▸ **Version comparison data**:
Start of Block
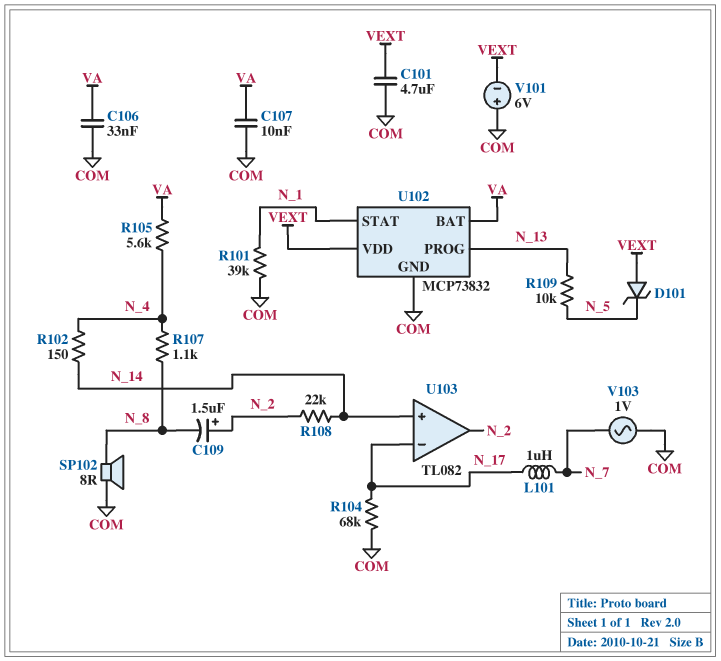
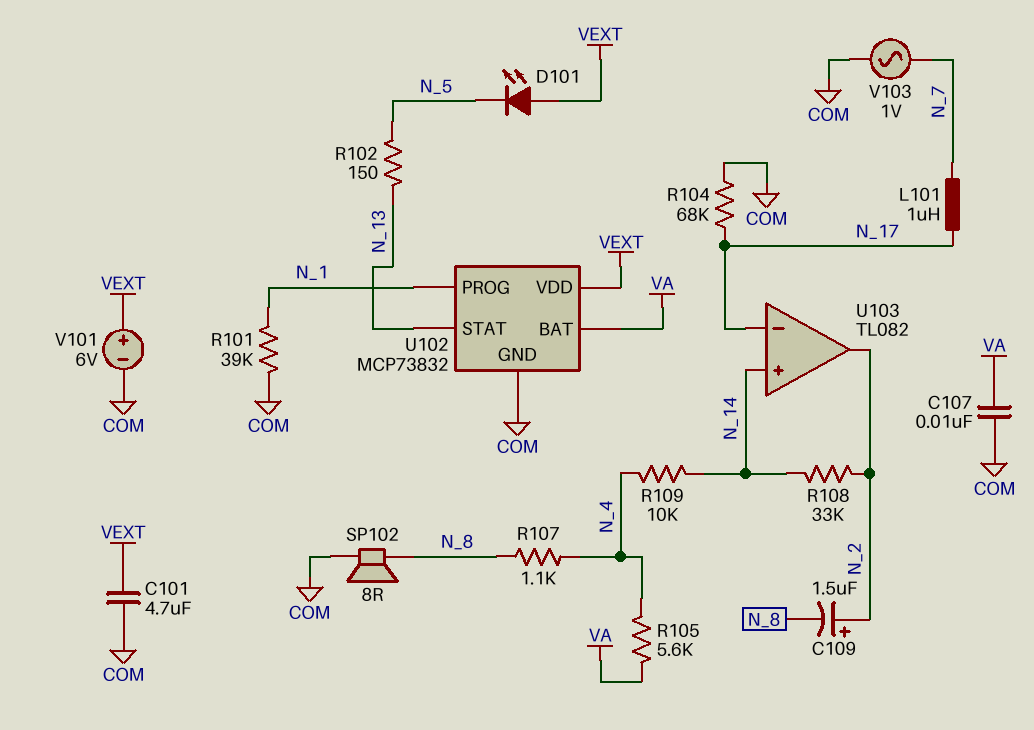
C106: 33nF (COM, VA) -> none
D101: zener (A VEXT, K N_5) -> LED (A VEXT, K N_5)
R102: 150 (N_4, N_14) -> 150 (N_5, N_13)
R108: 22k (N_2, N_14) -> 33k (N_2, N_14)
R109: 10k (N_5, N_13) -> 10k (N_4, N_14)
U102 pin PROG: N_13 -> N_1
U102 pin STAT: N_1 -> N_13
V101: 6V (plus COM, minus VEXT) -> 6V (plus VEXT, minus COM)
End of Block
▸ **WORK REQUEST**: The line with "U102 pin STAT: N_1 -> N_13" and all the lines after it in the records above are to be output exactly, with nothing added.

▸ **EXERCISE RESPONSE**:
U102 pin STAT: N_1 -> N_13
V101: 6V (plus COM, minus VEXT) -> 6V (plus VEXT, minus COM)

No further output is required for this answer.